Object change descriptions:
━━━━━━

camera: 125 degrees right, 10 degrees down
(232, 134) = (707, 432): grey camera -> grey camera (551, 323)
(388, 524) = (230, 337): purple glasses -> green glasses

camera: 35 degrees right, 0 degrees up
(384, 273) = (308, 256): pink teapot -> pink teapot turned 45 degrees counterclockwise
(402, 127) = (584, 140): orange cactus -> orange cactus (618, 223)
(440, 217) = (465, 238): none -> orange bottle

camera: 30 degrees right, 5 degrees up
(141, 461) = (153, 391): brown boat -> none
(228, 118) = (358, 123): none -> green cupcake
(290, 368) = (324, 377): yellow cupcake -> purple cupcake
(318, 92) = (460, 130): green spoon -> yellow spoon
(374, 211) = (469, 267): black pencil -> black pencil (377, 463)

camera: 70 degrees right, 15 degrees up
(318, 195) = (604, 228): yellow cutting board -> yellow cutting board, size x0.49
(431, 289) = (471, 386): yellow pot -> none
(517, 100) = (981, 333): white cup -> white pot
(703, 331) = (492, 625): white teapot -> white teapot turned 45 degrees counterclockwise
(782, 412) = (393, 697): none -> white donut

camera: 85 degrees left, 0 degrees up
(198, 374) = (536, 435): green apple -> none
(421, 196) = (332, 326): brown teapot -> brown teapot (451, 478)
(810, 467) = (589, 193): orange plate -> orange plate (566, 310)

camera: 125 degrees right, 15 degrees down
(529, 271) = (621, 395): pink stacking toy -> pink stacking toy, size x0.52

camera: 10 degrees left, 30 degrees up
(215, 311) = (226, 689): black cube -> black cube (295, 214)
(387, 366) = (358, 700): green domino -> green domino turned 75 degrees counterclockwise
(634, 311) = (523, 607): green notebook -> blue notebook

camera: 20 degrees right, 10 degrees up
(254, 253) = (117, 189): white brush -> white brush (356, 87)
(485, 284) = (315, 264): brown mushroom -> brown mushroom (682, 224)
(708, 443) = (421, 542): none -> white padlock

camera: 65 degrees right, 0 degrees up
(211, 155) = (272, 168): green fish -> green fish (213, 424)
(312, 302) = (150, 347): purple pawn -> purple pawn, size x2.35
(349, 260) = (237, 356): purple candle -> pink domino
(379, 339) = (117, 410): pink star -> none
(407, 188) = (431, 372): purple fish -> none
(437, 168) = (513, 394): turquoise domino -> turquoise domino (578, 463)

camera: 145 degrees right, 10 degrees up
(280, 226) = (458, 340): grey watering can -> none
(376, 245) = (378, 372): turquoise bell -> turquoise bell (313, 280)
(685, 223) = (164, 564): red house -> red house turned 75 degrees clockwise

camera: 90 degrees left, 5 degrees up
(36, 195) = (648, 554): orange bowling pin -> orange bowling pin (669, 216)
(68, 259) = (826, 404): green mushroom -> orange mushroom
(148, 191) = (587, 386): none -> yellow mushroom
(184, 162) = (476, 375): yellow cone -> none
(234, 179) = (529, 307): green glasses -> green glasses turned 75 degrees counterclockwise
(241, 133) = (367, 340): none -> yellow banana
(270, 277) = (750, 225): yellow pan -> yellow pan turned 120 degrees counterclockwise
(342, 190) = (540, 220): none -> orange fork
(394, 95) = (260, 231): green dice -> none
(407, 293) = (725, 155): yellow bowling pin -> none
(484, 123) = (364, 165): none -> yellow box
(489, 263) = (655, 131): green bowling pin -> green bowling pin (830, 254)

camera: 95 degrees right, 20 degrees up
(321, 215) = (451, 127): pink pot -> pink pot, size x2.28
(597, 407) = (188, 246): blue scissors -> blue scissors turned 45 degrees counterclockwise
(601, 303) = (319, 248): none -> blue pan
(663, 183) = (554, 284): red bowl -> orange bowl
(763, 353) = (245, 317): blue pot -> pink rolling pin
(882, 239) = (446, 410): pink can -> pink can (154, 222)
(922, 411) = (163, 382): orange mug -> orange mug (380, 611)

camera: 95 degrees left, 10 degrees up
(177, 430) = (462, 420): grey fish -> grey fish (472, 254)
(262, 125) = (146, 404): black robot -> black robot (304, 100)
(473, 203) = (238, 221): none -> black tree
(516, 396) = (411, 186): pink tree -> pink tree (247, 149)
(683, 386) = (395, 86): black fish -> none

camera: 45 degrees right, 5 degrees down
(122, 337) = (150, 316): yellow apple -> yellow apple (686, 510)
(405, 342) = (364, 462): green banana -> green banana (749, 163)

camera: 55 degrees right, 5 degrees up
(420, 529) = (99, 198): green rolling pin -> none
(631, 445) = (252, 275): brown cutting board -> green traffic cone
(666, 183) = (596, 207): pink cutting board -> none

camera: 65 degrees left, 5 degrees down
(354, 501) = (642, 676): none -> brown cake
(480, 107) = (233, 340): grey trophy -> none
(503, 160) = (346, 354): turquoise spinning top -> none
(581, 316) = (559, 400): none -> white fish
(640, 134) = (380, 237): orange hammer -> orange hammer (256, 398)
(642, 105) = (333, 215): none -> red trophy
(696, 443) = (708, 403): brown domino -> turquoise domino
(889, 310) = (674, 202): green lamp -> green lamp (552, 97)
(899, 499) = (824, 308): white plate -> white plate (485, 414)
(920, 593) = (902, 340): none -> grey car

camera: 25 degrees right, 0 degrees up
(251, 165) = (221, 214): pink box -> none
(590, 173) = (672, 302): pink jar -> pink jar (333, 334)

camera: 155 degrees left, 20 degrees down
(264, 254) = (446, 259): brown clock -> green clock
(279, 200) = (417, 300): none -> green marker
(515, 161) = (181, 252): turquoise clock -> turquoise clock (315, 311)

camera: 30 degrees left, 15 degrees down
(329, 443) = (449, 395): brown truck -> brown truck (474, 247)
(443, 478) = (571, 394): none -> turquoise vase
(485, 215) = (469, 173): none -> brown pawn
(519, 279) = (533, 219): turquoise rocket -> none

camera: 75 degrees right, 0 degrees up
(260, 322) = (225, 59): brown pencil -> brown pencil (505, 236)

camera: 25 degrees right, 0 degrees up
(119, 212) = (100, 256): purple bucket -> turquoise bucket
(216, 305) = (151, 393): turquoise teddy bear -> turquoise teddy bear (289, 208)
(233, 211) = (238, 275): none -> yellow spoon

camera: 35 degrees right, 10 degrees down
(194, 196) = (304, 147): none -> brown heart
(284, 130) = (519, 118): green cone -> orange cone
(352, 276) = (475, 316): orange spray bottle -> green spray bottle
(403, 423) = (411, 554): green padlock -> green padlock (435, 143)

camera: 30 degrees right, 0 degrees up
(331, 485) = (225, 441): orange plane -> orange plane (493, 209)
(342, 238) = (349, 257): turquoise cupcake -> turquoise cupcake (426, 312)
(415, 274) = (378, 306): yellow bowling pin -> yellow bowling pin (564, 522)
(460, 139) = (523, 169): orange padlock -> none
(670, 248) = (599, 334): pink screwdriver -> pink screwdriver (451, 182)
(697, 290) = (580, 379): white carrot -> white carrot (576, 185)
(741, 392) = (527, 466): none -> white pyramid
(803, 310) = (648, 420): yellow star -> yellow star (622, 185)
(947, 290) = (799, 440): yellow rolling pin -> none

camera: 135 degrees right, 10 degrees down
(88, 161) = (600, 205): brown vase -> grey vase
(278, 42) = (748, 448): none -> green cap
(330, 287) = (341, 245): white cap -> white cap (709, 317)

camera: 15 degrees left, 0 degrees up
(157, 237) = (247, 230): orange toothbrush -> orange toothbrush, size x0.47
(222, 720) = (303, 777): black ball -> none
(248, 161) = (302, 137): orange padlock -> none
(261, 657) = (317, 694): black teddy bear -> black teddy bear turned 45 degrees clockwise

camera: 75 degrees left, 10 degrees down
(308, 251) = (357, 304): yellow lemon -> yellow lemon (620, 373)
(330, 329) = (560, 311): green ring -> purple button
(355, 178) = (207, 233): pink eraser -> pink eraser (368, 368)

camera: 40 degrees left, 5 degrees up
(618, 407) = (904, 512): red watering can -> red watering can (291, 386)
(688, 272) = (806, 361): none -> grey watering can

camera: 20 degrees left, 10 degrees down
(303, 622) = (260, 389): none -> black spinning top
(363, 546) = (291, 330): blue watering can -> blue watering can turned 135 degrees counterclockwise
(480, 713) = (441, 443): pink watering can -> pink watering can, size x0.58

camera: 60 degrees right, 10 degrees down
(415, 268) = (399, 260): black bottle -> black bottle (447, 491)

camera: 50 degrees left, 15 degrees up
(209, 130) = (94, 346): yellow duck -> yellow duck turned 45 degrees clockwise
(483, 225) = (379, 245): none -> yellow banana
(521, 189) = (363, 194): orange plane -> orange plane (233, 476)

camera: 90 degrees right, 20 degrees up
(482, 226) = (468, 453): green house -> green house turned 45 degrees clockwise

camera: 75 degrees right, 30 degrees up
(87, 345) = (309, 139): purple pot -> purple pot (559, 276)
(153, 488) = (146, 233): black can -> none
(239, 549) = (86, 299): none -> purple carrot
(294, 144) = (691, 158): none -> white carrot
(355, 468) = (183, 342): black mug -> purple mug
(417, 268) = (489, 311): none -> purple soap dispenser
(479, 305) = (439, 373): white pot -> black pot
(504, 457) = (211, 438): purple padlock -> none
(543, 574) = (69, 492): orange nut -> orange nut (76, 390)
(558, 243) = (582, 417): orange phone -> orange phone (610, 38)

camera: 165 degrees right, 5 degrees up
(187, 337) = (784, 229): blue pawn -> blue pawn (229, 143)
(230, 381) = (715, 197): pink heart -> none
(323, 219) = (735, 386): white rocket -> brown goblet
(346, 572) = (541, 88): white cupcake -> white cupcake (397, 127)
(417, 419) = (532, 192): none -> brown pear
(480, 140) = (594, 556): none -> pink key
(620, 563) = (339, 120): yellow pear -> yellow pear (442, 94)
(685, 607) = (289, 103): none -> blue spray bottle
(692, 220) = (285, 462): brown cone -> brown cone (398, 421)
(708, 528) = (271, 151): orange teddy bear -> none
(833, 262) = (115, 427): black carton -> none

━━━━━━

TASK DESCRIPTION — Of the lines above, output exactly those from the line bearing "(415, 268) = (399, 260): black" through the line bearing "camera: 75 degrees right, 30 degrees up", inclusive.

RESULT FOR THIS TASK —
(415, 268) = (399, 260): black bottle -> black bottle (447, 491)

camera: 50 degrees left, 15 degrees up
(209, 130) = (94, 346): yellow duck -> yellow duck turned 45 degrees clockwise
(483, 225) = (379, 245): none -> yellow banana
(521, 189) = (363, 194): orange plane -> orange plane (233, 476)

camera: 90 degrees right, 20 degrees up
(482, 226) = (468, 453): green house -> green house turned 45 degrees clockwise

camera: 75 degrees right, 30 degrees up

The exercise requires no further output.